● **Problem statement**
At the line with "pink robot [314,282,389,389]", start transcribing; stop after the last line of the data below. Keep it exact and leave pictures out.

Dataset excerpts
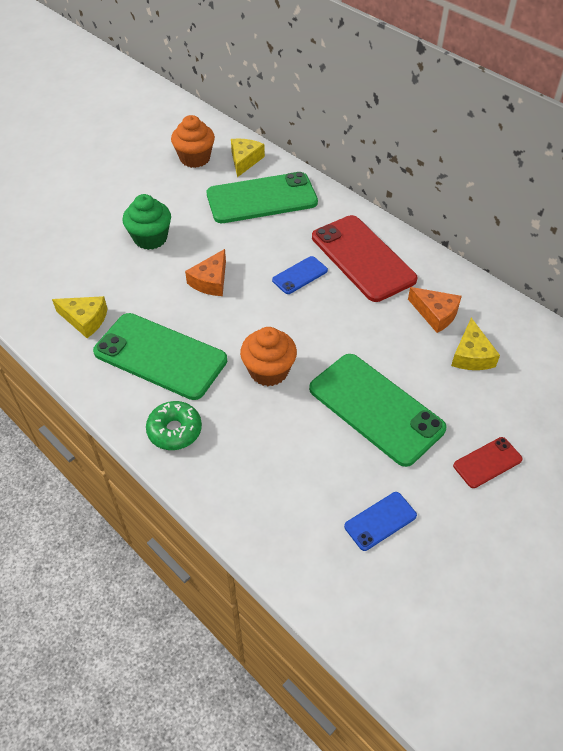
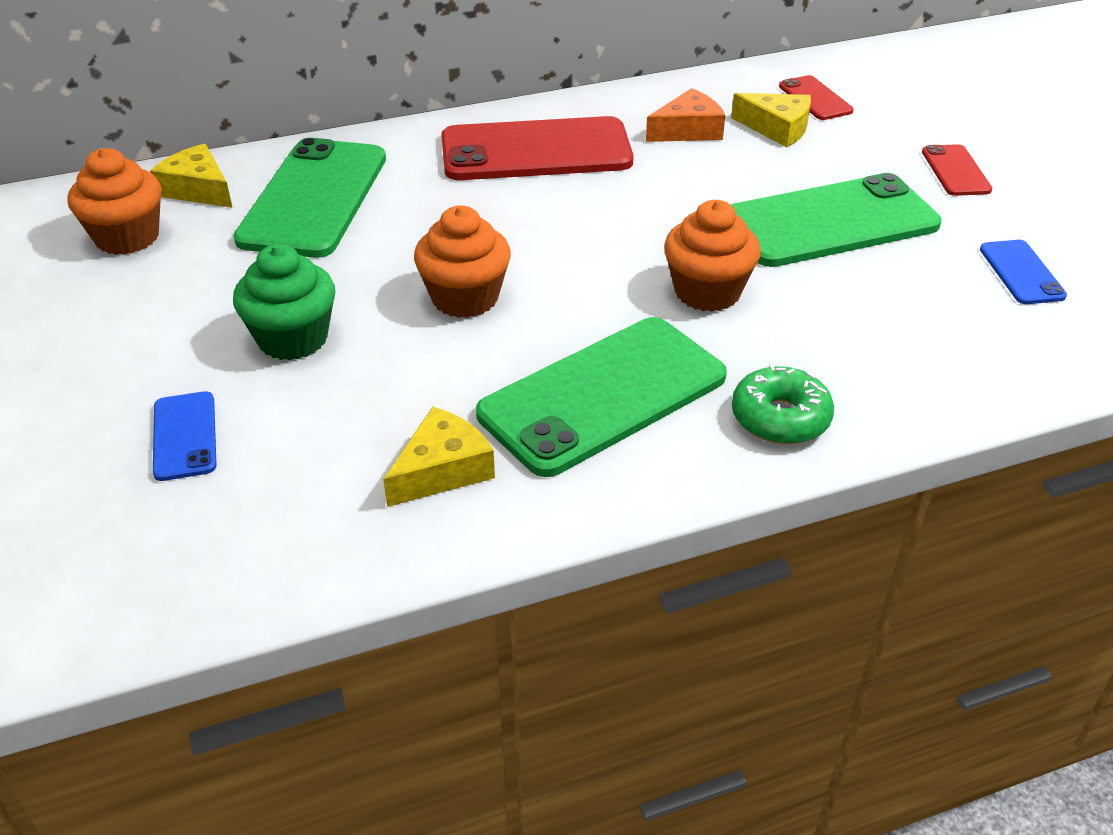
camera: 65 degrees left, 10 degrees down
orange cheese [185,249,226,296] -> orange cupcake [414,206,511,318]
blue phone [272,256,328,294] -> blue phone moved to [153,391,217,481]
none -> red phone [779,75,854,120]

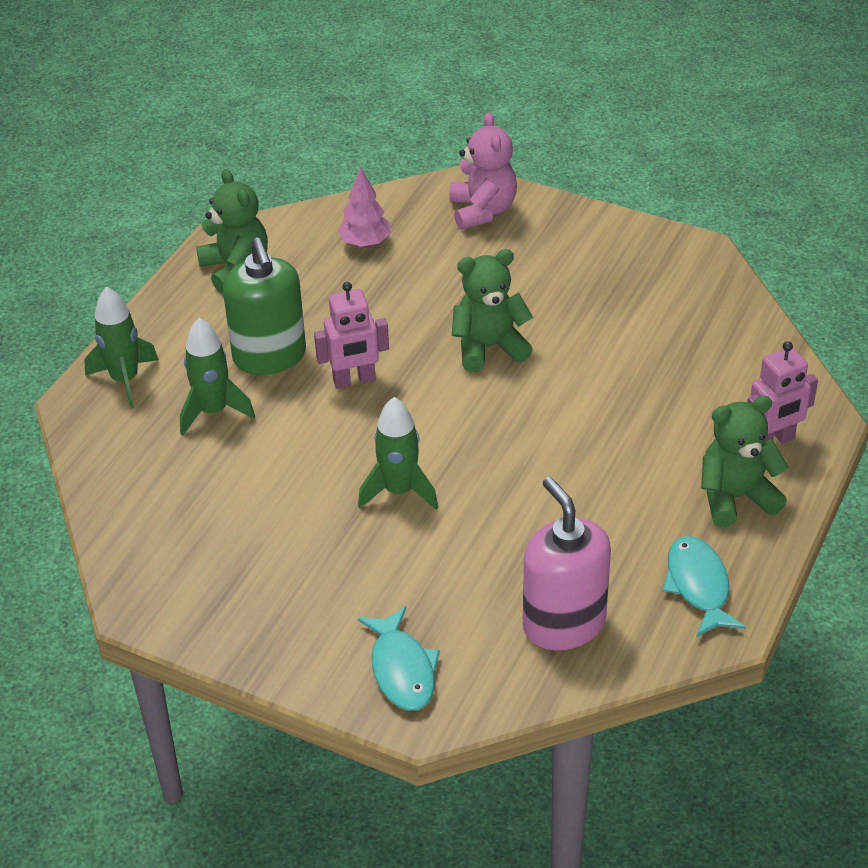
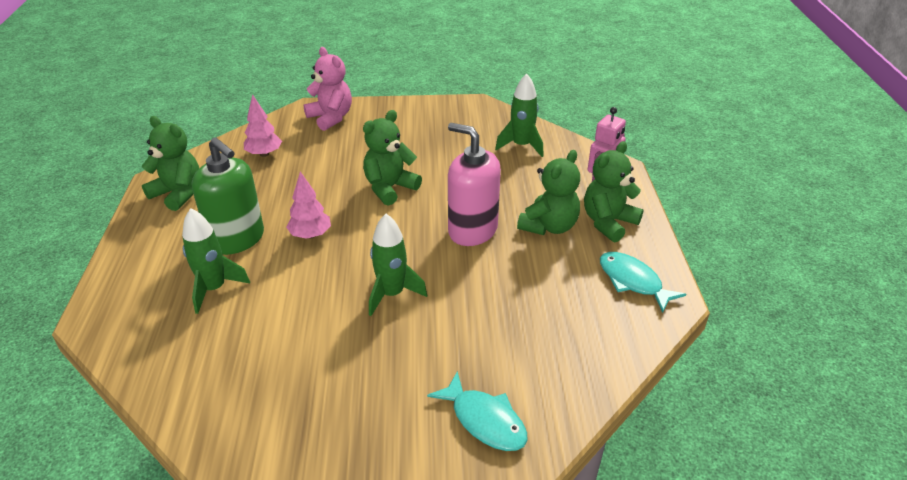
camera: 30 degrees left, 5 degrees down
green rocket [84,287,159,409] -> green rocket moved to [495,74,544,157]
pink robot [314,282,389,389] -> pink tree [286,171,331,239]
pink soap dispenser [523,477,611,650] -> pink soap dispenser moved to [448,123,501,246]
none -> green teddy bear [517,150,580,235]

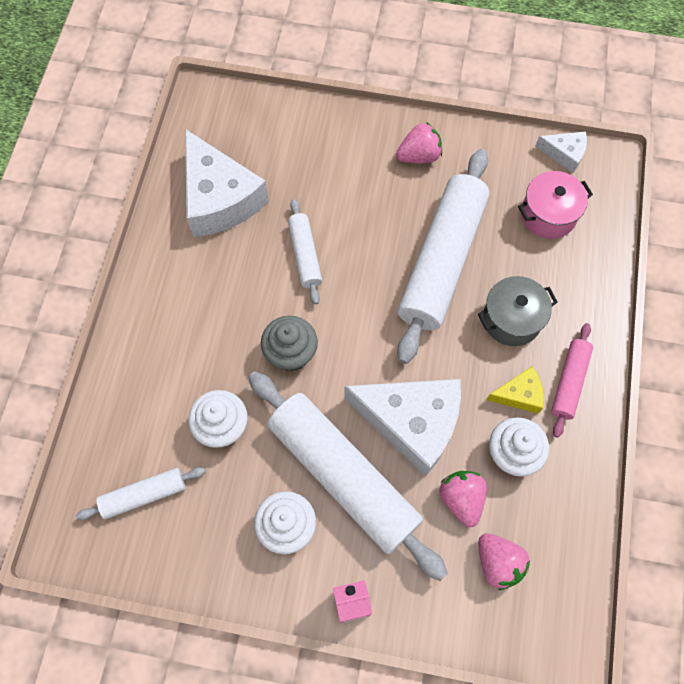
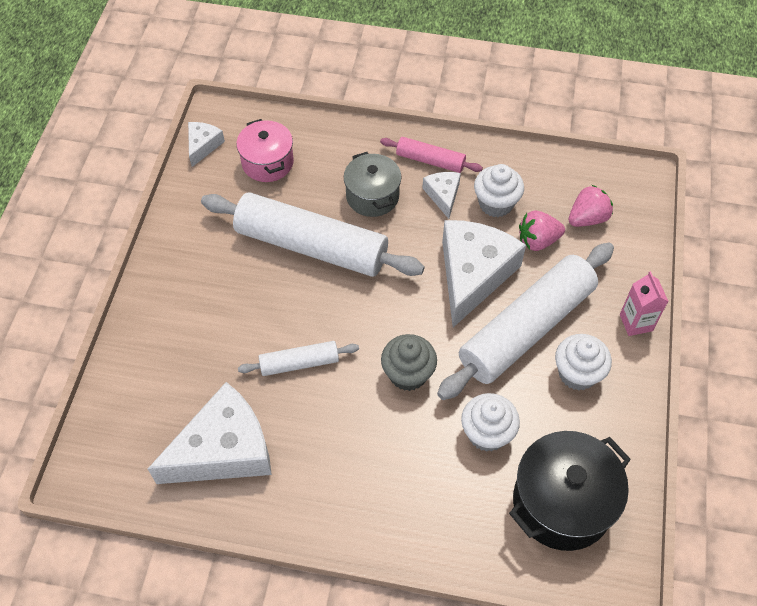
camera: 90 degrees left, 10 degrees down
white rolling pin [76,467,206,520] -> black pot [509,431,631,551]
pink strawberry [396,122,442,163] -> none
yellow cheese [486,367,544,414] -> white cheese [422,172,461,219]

● **Reply**
pink robot [314,282,389,389] -> pink tree [286,171,331,239]
pink soap dispenser [523,477,611,650] -> pink soap dispenser moved to [448,123,501,246]
none -> green teddy bear [517,150,580,235]

camera: 90 degrees left, 10 degrees down
white rolling pin [76,467,206,520] -> black pot [509,431,631,551]
pink strawberry [396,122,442,163] -> none
yellow cheese [486,367,544,414] -> white cheese [422,172,461,219]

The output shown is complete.